Data to use:
####

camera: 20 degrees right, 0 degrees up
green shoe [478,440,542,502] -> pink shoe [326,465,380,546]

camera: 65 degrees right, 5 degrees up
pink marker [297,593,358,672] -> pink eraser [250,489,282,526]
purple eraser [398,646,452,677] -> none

####

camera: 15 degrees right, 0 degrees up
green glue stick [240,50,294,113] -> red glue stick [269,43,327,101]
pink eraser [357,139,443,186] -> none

####

Work instructions: Copy out every line from the records that has the word "none".

Task result:
purple eraser [398,646,452,677] -> none
pink eraser [357,139,443,186] -> none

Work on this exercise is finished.